(Try it) When you copy the listing, reproduce each line as it appears and omit every image.

(Records for processing)
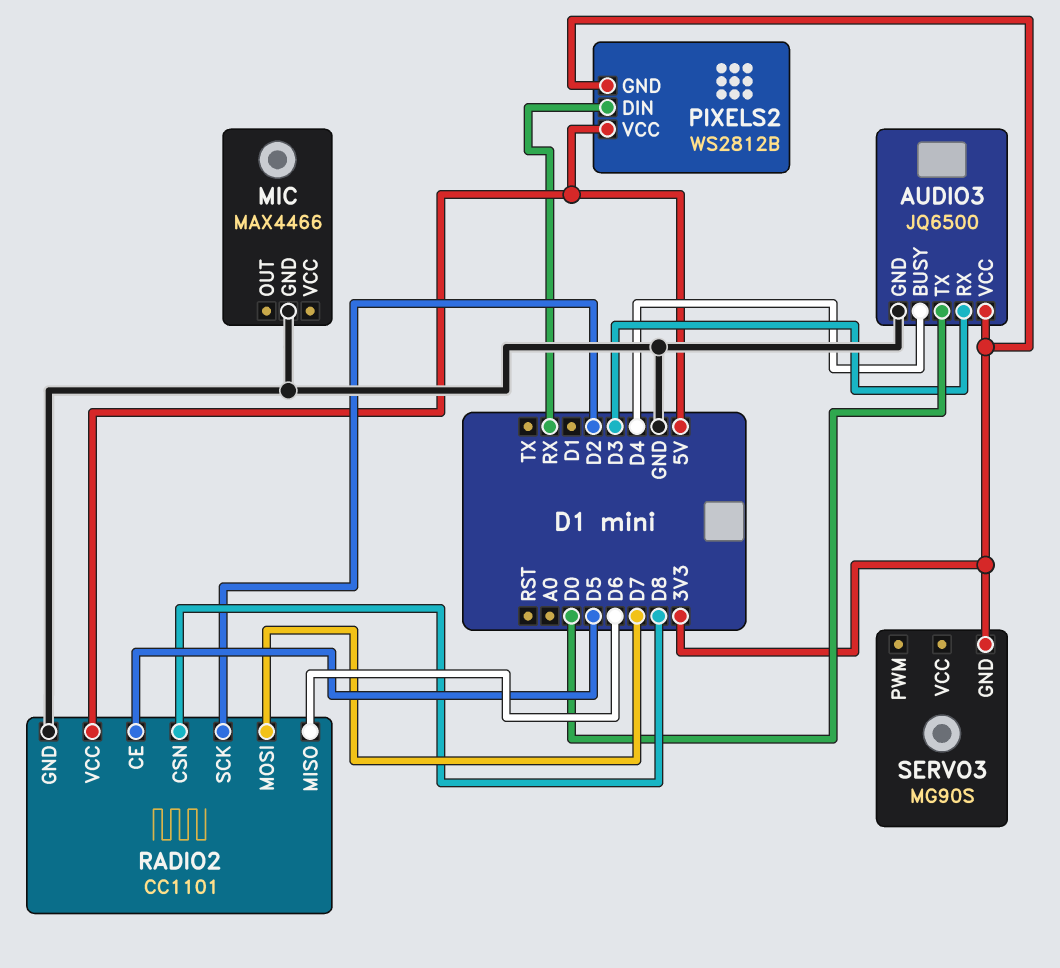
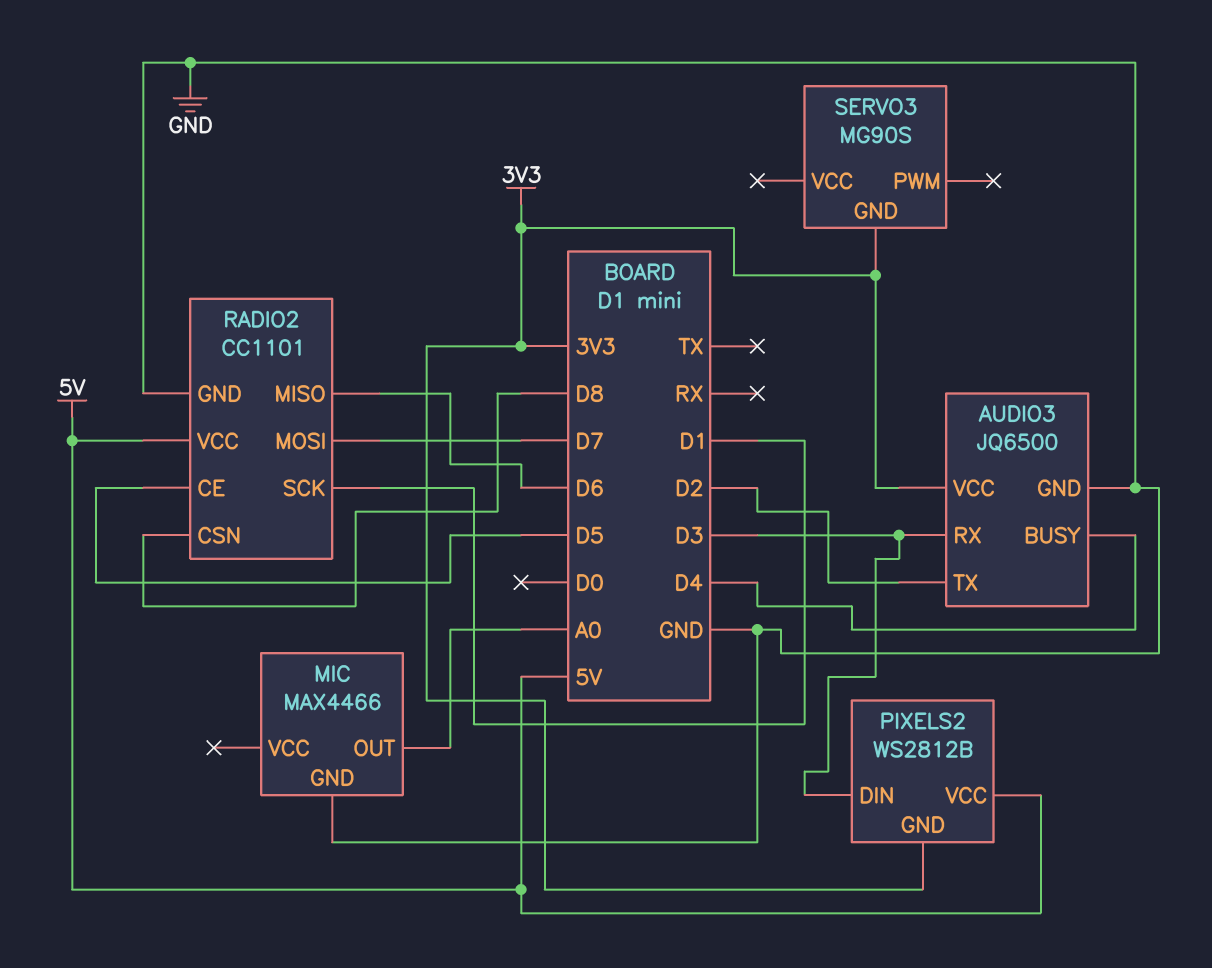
AUDIO3 pin TX: D0 -> D2
MIC pin OUT: none -> A0
PIXELS2 pin DIN: RX -> D3
RADIO2 pin SCK: D2 -> D1

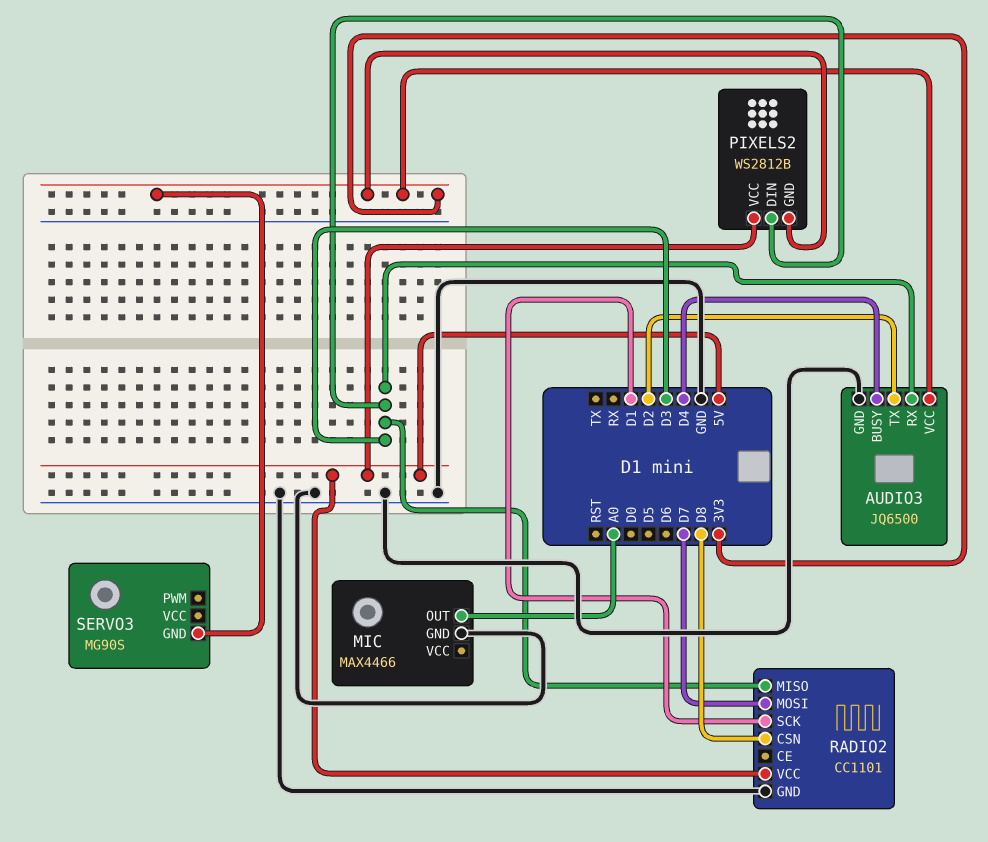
RADIO2 pin CE: D5 -> none
RADIO2 pin MISO: D6 -> D3

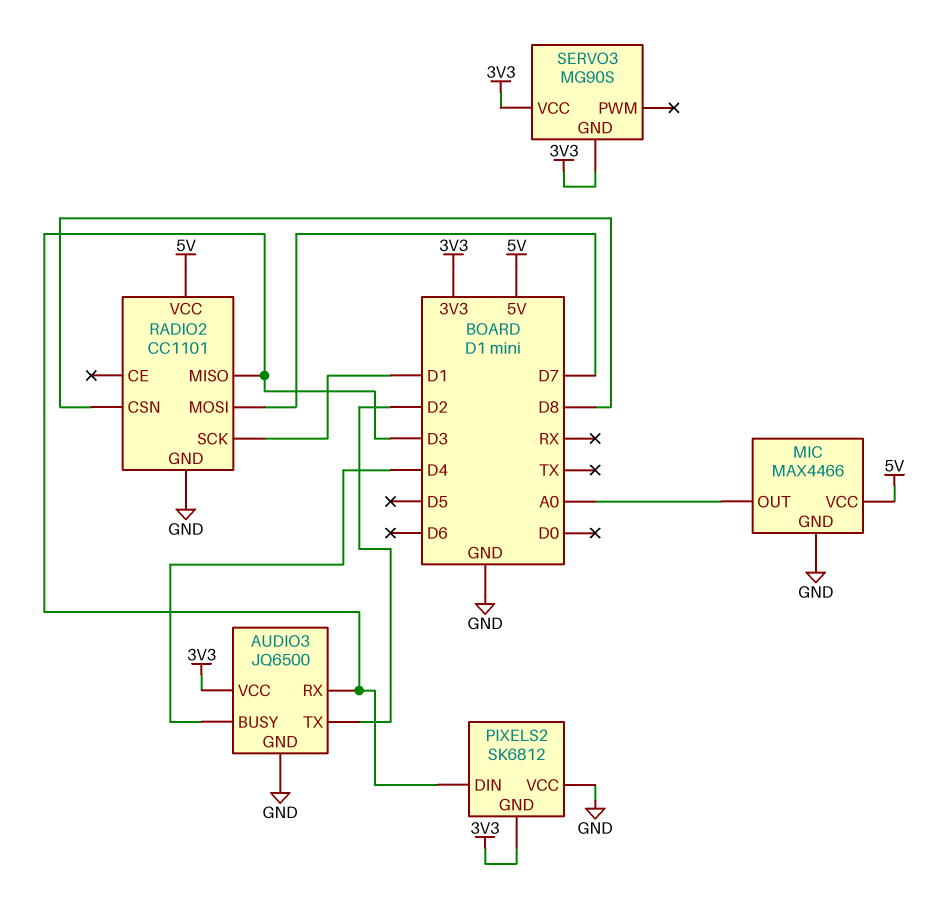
MIC pin VCC: none -> 5V
PIXELS2: WS2812B -> SK6812
PIXELS2 pin VCC: 5V -> GND
SERVO3 pin VCC: none -> 3V3

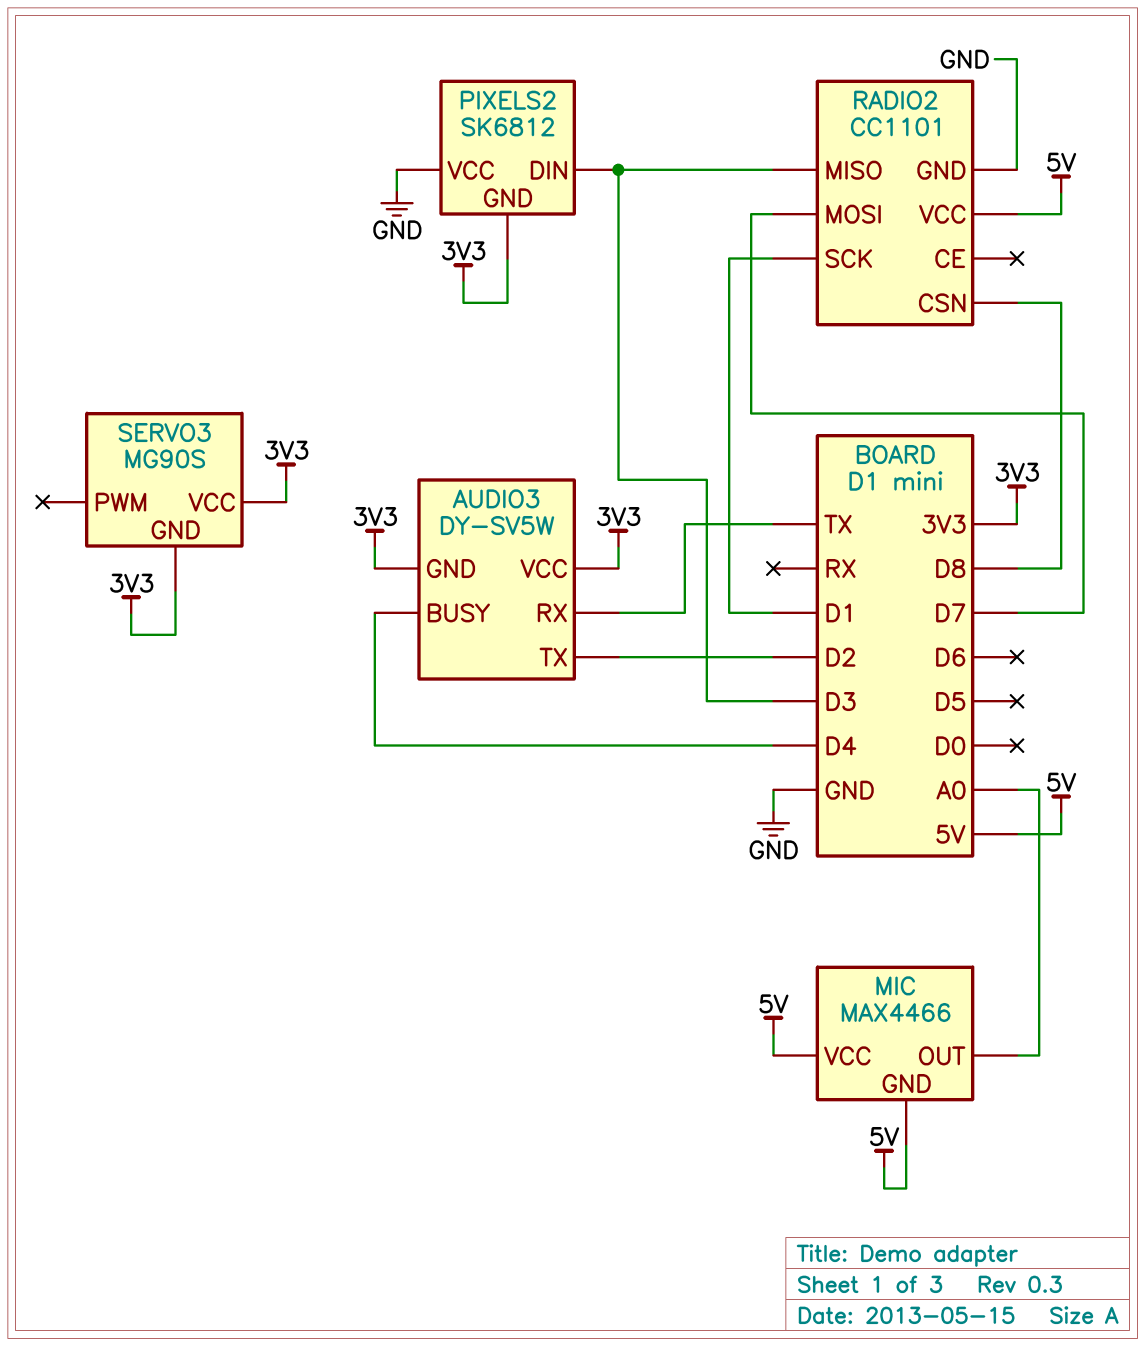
AUDIO3: JQ6500 -> DY-SV5W
AUDIO3 pin GND: GND -> 3V3
AUDIO3 pin RX: D3 -> TX
MIC pin GND: GND -> 5V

(Result of this task)
AUDIO3 pin TX: D0 -> D2
MIC pin OUT: none -> A0
PIXELS2 pin DIN: RX -> D3
RADIO2 pin SCK: D2 -> D1

RADIO2 pin CE: D5 -> none
RADIO2 pin MISO: D6 -> D3

MIC pin VCC: none -> 5V
PIXELS2: WS2812B -> SK6812
PIXELS2 pin VCC: 5V -> GND
SERVO3 pin VCC: none -> 3V3

AUDIO3: JQ6500 -> DY-SV5W
AUDIO3 pin GND: GND -> 3V3
AUDIO3 pin RX: D3 -> TX
MIC pin GND: GND -> 5V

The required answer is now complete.